| Your instructions |
Only the lines below, from the one with "(479, 331) = (403, 374): yellow cap -> none" through the one with "(515, 89) = (213, 517): blue", are to be written out, exactly.
Task inputs Block Start
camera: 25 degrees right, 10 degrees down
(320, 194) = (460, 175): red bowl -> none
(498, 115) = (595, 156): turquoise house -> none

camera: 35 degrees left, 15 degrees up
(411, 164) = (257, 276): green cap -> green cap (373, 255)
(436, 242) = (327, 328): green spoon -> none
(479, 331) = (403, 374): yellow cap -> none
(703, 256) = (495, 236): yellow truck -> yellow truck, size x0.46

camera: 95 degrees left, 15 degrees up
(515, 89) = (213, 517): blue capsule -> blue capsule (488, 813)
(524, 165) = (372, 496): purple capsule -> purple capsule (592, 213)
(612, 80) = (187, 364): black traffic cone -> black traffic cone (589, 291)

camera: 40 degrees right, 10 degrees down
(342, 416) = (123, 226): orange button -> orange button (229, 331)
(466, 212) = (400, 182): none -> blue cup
Task inputs Block End
| Result for this task |
(479, 331) = (403, 374): yellow cap -> none
(703, 256) = (495, 236): yellow truck -> yellow truck, size x0.46

camera: 95 degrees left, 15 degrees up
(515, 89) = (213, 517): blue capsule -> blue capsule (488, 813)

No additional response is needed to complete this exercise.